Recorded data
::::::

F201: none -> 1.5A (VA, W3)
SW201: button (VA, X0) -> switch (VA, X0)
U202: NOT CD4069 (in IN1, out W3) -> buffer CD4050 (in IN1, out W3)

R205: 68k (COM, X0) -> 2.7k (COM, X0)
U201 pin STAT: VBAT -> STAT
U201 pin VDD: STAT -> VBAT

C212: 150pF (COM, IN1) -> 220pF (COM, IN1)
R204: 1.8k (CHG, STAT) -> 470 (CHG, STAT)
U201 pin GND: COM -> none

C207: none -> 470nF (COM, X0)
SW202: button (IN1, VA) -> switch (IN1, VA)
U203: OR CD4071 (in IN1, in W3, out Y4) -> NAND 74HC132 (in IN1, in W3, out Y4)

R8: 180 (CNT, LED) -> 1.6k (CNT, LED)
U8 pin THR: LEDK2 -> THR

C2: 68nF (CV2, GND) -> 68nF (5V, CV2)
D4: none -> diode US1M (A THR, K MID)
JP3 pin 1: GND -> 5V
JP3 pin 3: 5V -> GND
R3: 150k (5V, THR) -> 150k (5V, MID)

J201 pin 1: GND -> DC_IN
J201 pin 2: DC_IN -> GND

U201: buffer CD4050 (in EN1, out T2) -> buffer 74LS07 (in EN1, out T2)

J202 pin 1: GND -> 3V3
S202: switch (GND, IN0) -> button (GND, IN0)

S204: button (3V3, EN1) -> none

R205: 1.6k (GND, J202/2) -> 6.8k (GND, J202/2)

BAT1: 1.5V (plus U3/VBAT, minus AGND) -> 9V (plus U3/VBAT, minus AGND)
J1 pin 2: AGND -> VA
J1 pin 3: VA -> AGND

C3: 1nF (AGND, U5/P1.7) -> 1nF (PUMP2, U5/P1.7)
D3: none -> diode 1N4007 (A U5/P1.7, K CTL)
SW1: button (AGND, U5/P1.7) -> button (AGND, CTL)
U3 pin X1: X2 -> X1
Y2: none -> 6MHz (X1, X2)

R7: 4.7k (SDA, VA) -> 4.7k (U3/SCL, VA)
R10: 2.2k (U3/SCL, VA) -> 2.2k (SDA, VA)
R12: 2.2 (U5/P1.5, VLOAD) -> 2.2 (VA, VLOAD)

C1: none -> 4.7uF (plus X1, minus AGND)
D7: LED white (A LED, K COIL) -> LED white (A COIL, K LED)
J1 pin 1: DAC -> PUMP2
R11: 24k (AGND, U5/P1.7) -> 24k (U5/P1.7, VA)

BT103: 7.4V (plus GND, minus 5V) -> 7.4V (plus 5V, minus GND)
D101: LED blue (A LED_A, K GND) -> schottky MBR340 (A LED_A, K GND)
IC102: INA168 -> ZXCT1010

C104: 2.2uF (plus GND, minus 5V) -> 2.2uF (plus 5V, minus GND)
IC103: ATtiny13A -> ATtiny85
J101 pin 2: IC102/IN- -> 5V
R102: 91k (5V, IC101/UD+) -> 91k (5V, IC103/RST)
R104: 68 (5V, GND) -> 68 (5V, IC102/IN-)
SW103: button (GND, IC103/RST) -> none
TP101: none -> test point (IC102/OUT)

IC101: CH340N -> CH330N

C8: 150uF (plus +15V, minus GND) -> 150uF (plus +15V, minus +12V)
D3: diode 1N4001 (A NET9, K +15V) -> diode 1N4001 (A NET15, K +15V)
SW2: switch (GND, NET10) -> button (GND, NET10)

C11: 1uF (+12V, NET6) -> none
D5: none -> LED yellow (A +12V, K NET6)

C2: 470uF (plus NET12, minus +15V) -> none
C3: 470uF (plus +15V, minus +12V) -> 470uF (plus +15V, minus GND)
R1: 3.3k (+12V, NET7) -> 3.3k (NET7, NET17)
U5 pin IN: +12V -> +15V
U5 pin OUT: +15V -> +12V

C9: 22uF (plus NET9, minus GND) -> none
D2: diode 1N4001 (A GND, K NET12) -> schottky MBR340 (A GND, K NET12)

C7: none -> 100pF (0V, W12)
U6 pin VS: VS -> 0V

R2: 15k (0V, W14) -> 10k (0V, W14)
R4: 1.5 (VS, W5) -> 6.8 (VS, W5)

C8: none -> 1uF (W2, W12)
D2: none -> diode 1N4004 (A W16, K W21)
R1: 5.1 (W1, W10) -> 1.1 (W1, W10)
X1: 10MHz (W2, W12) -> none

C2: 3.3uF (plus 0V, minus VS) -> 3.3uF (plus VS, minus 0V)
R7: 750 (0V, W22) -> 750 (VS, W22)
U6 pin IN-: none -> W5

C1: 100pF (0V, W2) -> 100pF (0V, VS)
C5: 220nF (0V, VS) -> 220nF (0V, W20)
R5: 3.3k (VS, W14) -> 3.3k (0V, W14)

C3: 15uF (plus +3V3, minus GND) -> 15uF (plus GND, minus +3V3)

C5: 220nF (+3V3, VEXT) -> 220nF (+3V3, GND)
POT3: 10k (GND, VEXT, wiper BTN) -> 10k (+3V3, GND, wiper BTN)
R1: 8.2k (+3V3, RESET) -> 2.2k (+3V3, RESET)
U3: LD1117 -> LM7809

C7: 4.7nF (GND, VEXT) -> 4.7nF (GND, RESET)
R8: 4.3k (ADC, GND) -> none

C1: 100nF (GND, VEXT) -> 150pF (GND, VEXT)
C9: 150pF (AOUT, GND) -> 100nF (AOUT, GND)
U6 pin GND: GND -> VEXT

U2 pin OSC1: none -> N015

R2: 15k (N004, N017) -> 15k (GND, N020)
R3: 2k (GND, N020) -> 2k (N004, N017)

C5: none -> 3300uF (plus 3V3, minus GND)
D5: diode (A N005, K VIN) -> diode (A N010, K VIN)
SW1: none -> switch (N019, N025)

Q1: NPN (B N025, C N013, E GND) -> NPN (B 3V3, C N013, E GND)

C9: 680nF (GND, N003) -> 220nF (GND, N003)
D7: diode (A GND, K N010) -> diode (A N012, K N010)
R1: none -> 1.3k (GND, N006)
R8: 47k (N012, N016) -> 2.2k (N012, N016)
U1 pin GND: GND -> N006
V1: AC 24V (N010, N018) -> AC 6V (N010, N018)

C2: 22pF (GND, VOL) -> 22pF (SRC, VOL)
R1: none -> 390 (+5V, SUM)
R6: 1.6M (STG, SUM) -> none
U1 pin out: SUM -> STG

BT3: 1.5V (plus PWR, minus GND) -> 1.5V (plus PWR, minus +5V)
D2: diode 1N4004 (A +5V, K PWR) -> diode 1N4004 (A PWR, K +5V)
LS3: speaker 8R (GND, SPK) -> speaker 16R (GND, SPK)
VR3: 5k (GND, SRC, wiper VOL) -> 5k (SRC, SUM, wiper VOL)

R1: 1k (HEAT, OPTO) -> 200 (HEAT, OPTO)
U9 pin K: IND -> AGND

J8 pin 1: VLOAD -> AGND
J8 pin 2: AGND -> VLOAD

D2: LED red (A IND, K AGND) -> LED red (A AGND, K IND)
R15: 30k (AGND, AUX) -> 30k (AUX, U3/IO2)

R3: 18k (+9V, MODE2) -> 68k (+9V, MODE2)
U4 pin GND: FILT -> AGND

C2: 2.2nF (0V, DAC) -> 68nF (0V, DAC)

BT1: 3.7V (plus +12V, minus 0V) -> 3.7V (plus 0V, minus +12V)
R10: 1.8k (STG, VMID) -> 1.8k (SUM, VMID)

::::::

* _What to work on_:
Determine which lines above include the word "switch", and report those lines in full.

* _Task result_:
SW201: button (VA, X0) -> switch (VA, X0)
SW202: button (IN1, VA) -> switch (IN1, VA)
S202: switch (GND, IN0) -> button (GND, IN0)
SW2: switch (GND, NET10) -> button (GND, NET10)
SW1: none -> switch (N019, N025)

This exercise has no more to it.